An exact reprint of every record below is required, with the pictures left out.

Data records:
---*---
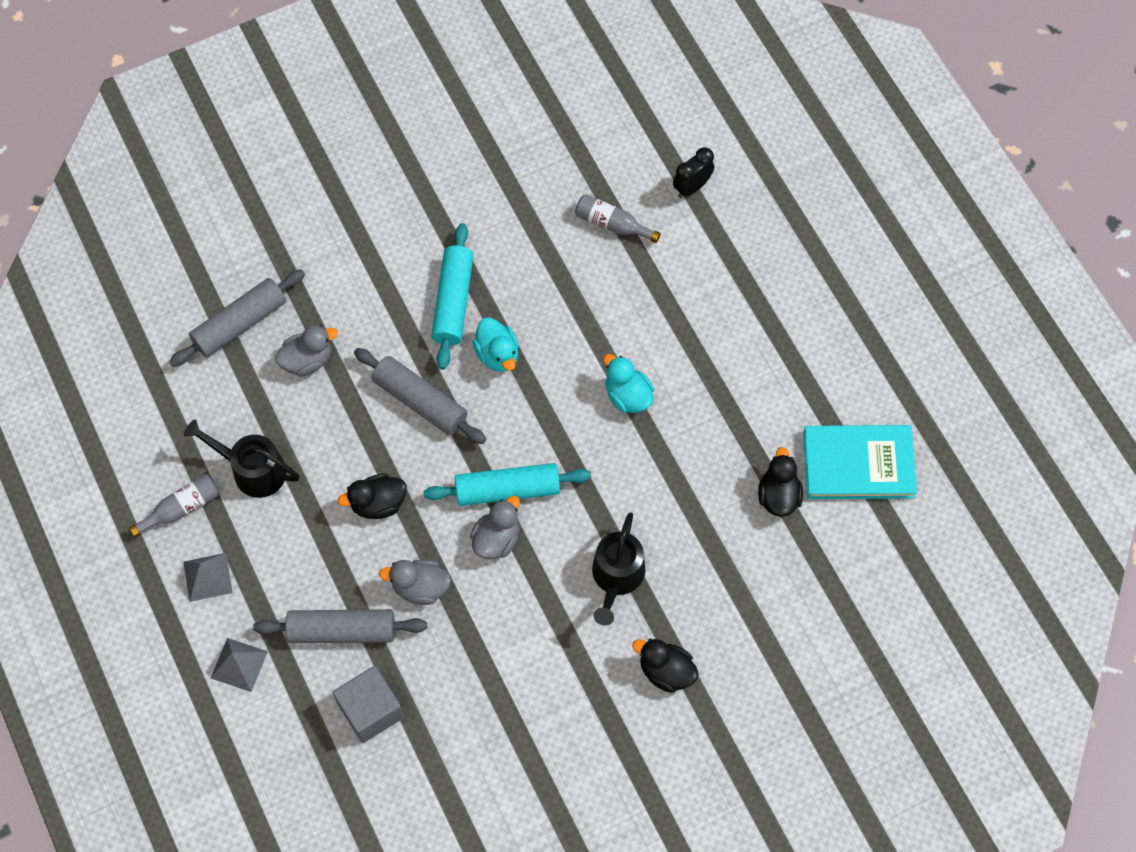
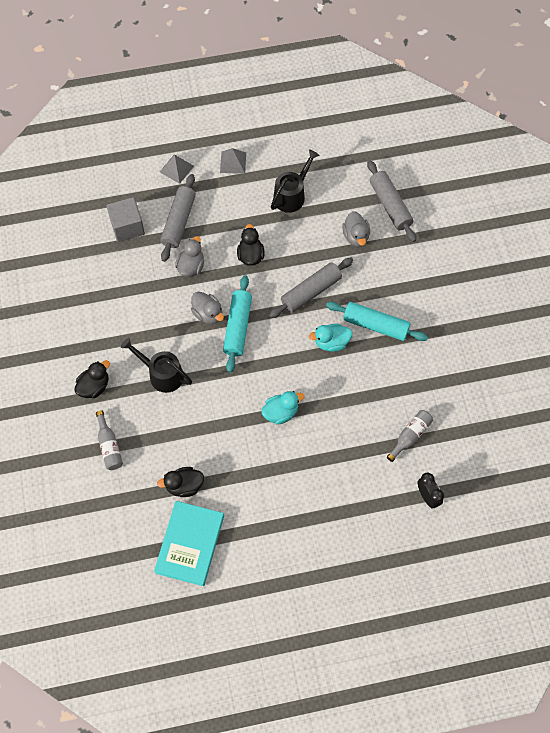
camera: 105 degrees right, 0 degrees up
(181, 508) = (278, 156): grey bottle -> grey bottle (109, 446)
(778, 496) = (184, 486): black duck -> black duck turned 150 degrees clockwise

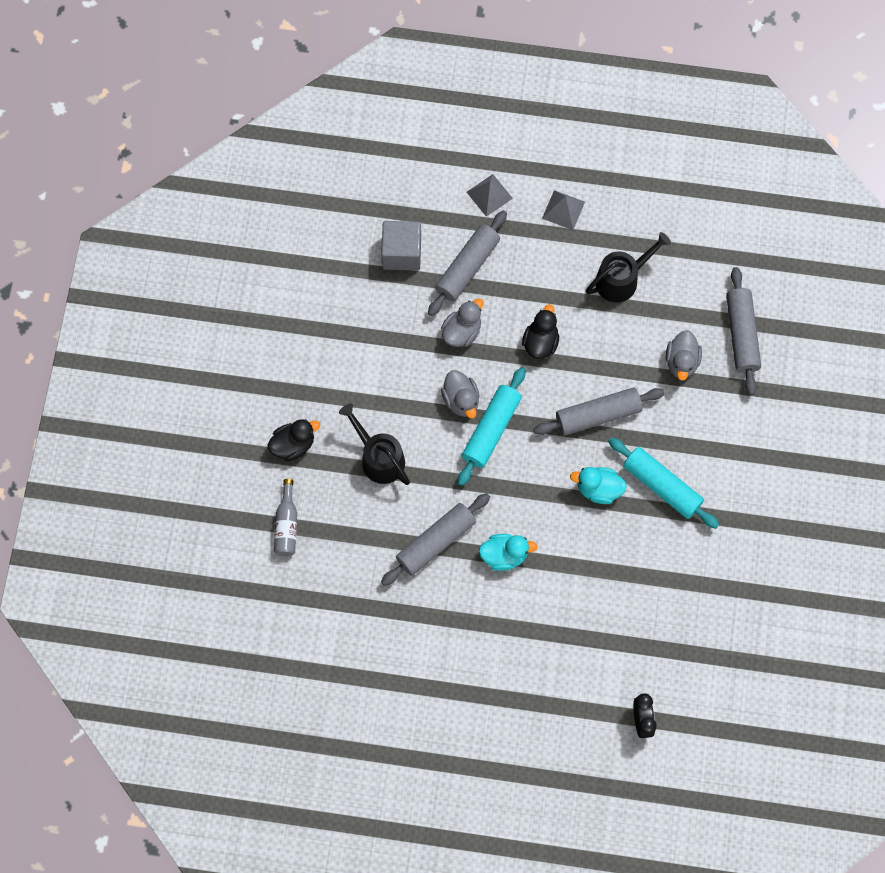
camera: 20 degrees right, 5 degrees up
(184, 486) = (358, 604): black duck -> none
(190, 544) = (340, 676): turquoise book -> none
(226, 420) = (436, 542): none -> grey rolling pin
(410, 436) = (649, 640): grey bottle -> none

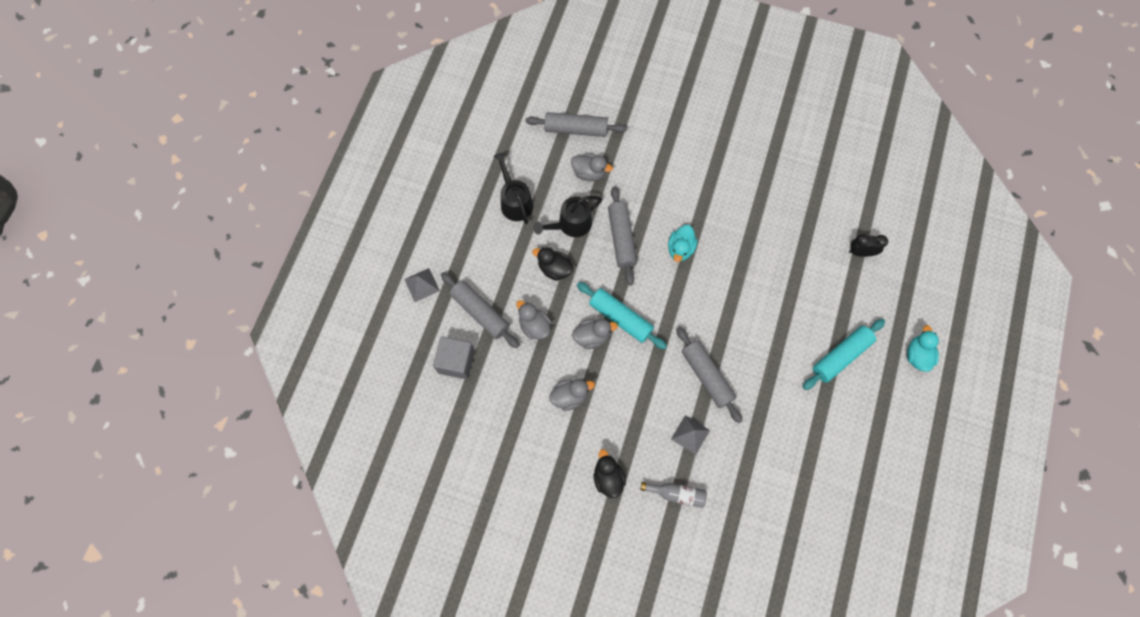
camera: 80 degrees left, 0 degrees up
(379, 458) = (630, 409): black watering can -> black watering can (571, 224)
(382, 387) = (570, 396): none -> grey duck
(504, 555) = (724, 326): turquoise duck -> turquoise duck (917, 355)
(563, 210) = (448, 232): grey pyramid -> grey pyramid (690, 434)
(662, 486) = (684, 205): turquoise rolling pin -> turquoise rolling pin (841, 356)

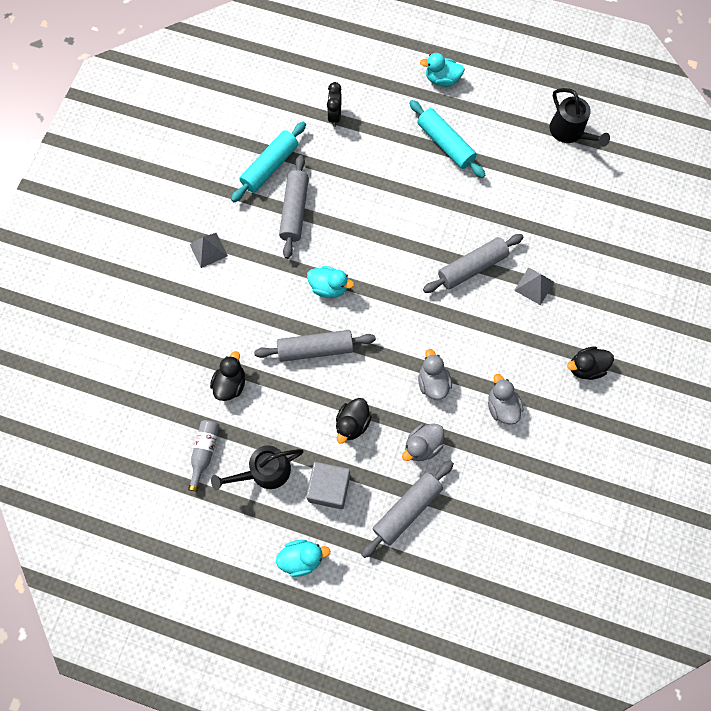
camera: 90 degrees left, 0 degrees up
(422, 285) = (373, 584): grey pyramid -> grey pyramid (208, 250)
(445, 231) = (302, 558): none -> turquoise duck
(456, 361) = (468, 536): grey cube -> grey cube (329, 488)
(571, 224) = (296, 405): black watering can -> black watering can (569, 132)
(576, 129) = (170, 399): grey rolling pin -> grey rolling pin (294, 211)
(589, 173) = (230, 384): grey duck -> black duck
(620, 318) = (410, 352): turquoise rolling pin -> turquoise rolling pin (270, 167)
(676, 494) = (595, 301): grey bottle -> grey bottle (204, 452)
---*---
— ANSWER SECTION —
camera: 105 degrees right, 0 degrees up
(181, 508) = (278, 156): grey bottle -> grey bottle (109, 446)
(778, 496) = (184, 486): black duck -> black duck turned 150 degrees clockwise

camera: 20 degrees right, 5 degrees up
(184, 486) = (358, 604): black duck -> none
(190, 544) = (340, 676): turquoise book -> none
(226, 420) = (436, 542): none -> grey rolling pin
(410, 436) = (649, 640): grey bottle -> none

camera: 80 degrees left, 0 degrees up
(379, 458) = (630, 409): black watering can -> black watering can (571, 224)
(382, 387) = (570, 396): none -> grey duck
(504, 555) = (724, 326): turquoise duck -> turquoise duck (917, 355)
(563, 210) = (448, 232): grey pyramid -> grey pyramid (690, 434)
(662, 486) = (684, 205): turquoise rolling pin -> turquoise rolling pin (841, 356)

camera: 90 degrees left, 0 degrees up
(422, 285) = (373, 584): grey pyramid -> grey pyramid (208, 250)
(445, 231) = (302, 558): none -> turquoise duck
(456, 361) = (468, 536): grey cube -> grey cube (329, 488)
(571, 224) = (296, 405): black watering can -> black watering can (569, 132)
(576, 129) = (170, 399): grey rolling pin -> grey rolling pin (294, 211)
(589, 173) = (230, 384): grey duck -> black duck
(620, 318) = (410, 352): turquoise rolling pin -> turquoise rolling pin (270, 167)
(676, 494) = (595, 301): grey bottle -> grey bottle (204, 452)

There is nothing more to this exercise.